Data provided:
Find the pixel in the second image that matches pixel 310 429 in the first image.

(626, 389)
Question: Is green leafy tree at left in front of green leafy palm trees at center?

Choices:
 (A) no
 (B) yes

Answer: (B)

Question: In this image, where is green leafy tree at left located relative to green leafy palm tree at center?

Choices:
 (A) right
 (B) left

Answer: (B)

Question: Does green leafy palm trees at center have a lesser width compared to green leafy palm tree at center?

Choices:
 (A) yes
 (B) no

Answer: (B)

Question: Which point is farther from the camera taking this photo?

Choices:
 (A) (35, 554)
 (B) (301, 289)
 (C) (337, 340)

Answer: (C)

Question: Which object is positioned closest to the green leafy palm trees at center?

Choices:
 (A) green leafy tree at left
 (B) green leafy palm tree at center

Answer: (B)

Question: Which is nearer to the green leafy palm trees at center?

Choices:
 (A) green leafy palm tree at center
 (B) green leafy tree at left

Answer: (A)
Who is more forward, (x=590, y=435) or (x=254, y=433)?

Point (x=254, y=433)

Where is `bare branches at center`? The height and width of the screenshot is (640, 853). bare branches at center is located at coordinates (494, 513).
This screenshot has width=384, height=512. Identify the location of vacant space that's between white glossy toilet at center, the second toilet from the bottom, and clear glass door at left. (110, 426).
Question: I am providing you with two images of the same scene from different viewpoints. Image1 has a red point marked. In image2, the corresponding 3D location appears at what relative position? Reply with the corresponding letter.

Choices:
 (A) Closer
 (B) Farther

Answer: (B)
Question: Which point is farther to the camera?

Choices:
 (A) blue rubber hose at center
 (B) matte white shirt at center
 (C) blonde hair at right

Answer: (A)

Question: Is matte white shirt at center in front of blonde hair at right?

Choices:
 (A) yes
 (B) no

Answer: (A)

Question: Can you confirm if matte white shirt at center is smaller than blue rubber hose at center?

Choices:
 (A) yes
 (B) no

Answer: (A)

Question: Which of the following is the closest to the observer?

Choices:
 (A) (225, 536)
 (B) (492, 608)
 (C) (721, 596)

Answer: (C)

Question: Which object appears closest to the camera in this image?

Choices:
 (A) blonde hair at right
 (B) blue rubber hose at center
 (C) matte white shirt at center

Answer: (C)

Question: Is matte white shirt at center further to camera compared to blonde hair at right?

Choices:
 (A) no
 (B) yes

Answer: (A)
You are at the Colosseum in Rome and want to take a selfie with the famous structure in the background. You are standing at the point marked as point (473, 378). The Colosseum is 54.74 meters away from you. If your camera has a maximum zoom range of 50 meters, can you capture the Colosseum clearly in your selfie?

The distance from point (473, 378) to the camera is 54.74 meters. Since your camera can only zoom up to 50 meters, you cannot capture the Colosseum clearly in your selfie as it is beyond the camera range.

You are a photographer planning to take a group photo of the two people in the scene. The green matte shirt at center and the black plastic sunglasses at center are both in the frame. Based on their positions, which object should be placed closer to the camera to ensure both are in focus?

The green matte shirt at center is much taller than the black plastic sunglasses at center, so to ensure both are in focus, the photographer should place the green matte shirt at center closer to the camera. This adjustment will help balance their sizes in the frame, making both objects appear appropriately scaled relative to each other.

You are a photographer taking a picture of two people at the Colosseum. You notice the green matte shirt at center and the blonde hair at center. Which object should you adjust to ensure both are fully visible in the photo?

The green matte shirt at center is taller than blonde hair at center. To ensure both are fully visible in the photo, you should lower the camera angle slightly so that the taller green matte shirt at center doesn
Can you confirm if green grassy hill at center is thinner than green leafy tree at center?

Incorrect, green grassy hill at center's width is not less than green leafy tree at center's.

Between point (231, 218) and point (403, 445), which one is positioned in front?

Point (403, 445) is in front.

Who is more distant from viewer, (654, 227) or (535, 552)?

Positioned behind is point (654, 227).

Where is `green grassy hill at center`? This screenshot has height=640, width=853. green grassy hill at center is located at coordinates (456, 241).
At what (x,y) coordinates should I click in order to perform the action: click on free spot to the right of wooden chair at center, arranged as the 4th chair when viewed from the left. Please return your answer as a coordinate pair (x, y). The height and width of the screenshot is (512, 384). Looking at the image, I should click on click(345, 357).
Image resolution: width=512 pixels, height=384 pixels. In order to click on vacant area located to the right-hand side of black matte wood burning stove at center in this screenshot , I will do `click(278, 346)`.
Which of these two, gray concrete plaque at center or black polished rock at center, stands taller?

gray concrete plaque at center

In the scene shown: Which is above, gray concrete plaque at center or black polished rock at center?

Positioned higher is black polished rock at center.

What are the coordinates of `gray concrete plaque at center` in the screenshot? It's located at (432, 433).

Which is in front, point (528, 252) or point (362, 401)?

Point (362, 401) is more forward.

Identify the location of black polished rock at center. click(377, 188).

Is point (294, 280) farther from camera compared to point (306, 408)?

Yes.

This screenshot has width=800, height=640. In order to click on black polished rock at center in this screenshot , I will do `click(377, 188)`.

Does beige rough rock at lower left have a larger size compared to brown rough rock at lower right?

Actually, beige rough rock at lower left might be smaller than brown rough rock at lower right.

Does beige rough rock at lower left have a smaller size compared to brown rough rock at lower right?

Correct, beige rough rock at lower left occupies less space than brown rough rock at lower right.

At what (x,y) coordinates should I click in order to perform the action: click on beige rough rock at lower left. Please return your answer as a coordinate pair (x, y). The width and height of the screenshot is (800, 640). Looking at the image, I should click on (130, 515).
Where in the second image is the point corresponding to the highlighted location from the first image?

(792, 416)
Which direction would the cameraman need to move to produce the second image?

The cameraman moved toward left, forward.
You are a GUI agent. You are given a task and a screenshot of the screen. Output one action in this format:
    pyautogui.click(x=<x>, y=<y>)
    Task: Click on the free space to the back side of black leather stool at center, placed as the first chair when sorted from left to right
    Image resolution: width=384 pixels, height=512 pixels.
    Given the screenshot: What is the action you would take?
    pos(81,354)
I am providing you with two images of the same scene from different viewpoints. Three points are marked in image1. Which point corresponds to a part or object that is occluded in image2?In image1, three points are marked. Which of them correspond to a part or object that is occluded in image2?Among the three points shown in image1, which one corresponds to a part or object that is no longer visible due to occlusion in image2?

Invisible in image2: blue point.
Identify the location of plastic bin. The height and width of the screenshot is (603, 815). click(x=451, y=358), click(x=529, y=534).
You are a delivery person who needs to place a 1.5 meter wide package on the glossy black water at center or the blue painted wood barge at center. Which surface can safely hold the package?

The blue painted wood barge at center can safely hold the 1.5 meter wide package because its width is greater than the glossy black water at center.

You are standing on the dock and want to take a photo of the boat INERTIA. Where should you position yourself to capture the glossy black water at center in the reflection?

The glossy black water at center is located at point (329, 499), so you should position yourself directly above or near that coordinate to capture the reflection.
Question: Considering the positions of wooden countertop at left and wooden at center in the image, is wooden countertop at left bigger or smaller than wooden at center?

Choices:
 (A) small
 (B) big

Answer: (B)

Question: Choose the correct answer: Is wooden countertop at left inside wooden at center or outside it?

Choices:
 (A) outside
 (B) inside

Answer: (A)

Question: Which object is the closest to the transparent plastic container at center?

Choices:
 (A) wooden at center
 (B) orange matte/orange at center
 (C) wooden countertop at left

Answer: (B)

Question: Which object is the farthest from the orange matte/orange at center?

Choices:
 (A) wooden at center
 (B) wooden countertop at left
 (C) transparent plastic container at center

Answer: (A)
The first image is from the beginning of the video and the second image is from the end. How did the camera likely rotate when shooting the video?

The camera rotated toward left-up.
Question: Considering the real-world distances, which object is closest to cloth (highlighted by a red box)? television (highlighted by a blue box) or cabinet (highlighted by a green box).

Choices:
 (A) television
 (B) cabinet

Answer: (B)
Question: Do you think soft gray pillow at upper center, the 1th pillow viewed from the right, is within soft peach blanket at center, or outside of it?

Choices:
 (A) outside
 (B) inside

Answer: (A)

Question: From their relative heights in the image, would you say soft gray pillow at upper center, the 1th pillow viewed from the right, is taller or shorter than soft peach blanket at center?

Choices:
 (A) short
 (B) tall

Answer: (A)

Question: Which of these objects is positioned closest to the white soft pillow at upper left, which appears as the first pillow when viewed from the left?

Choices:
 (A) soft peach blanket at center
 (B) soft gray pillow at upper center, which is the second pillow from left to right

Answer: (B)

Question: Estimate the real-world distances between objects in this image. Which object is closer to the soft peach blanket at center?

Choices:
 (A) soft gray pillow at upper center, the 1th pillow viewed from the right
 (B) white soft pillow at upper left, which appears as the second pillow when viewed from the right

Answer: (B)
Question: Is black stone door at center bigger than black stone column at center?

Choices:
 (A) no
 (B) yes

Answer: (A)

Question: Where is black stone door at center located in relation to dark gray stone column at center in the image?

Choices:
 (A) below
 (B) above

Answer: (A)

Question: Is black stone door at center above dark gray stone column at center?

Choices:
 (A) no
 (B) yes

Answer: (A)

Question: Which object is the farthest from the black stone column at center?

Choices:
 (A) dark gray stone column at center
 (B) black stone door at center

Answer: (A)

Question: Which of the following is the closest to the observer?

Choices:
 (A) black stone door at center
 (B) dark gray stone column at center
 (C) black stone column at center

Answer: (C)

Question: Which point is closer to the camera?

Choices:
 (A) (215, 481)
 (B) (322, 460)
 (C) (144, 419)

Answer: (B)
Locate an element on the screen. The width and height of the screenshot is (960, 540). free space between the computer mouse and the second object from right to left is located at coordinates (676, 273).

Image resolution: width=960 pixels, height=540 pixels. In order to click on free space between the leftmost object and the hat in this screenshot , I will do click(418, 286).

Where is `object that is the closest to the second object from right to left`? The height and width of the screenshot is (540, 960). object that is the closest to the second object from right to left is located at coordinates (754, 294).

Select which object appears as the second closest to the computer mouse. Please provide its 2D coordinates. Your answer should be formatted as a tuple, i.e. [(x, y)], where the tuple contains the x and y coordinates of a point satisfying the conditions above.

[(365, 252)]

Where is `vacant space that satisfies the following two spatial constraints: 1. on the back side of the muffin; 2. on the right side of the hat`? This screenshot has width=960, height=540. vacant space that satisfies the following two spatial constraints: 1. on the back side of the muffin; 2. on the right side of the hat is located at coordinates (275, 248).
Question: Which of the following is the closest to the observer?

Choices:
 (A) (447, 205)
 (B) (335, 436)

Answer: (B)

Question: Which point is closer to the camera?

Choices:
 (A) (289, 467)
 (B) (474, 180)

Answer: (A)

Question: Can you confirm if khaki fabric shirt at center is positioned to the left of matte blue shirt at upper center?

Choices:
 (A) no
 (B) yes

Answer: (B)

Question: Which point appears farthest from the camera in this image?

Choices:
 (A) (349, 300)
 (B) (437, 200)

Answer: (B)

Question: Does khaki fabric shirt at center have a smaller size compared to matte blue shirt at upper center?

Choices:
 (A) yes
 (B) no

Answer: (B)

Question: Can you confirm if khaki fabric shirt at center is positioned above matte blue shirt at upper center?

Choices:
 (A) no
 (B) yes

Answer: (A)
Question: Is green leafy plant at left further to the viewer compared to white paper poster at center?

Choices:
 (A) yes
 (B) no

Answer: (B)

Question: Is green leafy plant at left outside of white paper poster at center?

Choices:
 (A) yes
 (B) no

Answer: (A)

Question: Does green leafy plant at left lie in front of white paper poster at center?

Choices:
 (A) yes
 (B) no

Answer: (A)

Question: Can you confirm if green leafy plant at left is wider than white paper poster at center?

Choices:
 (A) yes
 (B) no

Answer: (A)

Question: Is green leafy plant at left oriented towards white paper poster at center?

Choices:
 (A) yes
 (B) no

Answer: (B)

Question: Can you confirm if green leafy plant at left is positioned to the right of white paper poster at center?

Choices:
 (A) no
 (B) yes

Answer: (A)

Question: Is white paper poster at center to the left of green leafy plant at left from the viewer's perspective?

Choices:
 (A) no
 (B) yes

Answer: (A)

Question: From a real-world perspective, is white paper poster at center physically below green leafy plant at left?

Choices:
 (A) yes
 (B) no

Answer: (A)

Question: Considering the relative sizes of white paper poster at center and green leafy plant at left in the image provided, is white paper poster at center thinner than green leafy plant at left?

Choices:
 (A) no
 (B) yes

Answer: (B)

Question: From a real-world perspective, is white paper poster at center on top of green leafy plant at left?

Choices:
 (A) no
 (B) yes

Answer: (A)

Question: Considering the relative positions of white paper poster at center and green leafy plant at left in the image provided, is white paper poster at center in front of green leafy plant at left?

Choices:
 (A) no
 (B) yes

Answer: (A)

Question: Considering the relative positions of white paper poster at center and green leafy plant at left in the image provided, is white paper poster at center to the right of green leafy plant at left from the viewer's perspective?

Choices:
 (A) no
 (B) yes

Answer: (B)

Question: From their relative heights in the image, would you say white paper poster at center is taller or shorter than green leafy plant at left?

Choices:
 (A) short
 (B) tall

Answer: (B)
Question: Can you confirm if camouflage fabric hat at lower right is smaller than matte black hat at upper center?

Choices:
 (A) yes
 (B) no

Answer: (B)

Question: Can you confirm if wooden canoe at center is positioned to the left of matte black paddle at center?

Stated exercise:
Pick out and copy every line of the records above that contains the word "perspective".

Task response:
Question: Is white paper poster at center to the left of green leafy plant at left from the viewer's perspective?
Question: From a real-world perspective, is white paper poster at center physically below green leafy plant at left?
Question: From a real-world perspective, is white paper poster at center on top of green leafy plant at left?
Question: Considering the relative positions of white paper poster at center and green leafy plant at left in the image provided, is white paper poster at center to the right of green leafy plant at left from the viewer's perspective?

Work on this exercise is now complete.